▶ [Exercise aim] Given the material below, return only the lines starting at the line with "U4 pin OUT: AGND -> VA" and ending at the line with "C3: 6.8nF (IC2/CANH, N5) -> none", exactly as they appear.

▶ [Data supplied]
- - -
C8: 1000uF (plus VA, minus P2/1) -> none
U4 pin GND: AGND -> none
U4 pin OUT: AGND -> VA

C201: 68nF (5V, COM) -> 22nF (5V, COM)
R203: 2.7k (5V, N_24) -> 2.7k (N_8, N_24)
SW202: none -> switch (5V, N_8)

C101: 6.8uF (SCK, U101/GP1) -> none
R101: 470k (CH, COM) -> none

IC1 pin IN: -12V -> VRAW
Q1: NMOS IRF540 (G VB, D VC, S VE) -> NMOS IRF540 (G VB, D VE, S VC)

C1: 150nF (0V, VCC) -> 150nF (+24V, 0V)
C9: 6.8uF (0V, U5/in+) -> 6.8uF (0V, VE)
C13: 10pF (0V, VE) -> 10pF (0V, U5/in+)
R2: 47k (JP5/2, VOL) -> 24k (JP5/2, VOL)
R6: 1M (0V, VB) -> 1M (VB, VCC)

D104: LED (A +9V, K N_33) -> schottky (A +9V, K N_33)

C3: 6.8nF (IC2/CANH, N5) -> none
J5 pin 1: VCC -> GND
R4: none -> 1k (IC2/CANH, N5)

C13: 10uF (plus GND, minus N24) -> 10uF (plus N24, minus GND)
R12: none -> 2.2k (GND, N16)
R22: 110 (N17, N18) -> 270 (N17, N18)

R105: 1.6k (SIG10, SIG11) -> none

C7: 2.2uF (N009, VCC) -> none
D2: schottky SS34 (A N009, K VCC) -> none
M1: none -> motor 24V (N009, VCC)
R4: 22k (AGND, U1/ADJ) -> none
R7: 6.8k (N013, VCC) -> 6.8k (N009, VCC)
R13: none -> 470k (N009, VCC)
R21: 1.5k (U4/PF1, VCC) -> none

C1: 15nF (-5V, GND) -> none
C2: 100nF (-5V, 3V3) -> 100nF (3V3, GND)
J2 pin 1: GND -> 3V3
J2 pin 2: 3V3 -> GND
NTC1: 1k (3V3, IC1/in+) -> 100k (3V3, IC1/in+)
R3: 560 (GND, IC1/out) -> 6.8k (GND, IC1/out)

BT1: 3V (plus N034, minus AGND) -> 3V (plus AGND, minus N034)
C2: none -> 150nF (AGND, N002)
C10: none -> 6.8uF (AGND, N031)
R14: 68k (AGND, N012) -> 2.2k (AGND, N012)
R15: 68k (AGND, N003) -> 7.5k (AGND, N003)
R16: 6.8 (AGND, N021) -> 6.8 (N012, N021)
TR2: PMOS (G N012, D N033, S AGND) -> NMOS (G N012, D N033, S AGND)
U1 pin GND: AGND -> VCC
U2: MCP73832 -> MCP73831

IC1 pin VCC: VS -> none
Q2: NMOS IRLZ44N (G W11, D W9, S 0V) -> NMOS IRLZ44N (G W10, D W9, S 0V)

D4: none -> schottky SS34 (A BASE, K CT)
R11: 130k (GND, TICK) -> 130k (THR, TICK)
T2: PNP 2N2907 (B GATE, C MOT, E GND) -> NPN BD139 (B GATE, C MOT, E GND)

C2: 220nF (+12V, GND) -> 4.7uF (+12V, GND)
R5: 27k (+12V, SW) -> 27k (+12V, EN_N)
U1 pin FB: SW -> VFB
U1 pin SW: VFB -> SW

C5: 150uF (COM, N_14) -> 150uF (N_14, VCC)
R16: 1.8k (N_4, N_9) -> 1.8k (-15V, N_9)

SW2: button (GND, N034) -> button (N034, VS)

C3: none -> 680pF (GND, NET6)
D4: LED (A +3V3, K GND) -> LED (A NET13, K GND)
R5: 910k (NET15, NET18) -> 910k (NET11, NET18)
- - -
▶ [Result for this task]
U4 pin OUT: AGND -> VA

C201: 68nF (5V, COM) -> 22nF (5V, COM)
R203: 2.7k (5V, N_24) -> 2.7k (N_8, N_24)
SW202: none -> switch (5V, N_8)

C101: 6.8uF (SCK, U101/GP1) -> none
R101: 470k (CH, COM) -> none

IC1 pin IN: -12V -> VRAW
Q1: NMOS IRF540 (G VB, D VC, S VE) -> NMOS IRF540 (G VB, D VE, S VC)

C1: 150nF (0V, VCC) -> 150nF (+24V, 0V)
C9: 6.8uF (0V, U5/in+) -> 6.8uF (0V, VE)
C13: 10pF (0V, VE) -> 10pF (0V, U5/in+)
R2: 47k (JP5/2, VOL) -> 24k (JP5/2, VOL)
R6: 1M (0V, VB) -> 1M (VB, VCC)

D104: LED (A +9V, K N_33) -> schottky (A +9V, K N_33)

C3: 6.8nF (IC2/CANH, N5) -> none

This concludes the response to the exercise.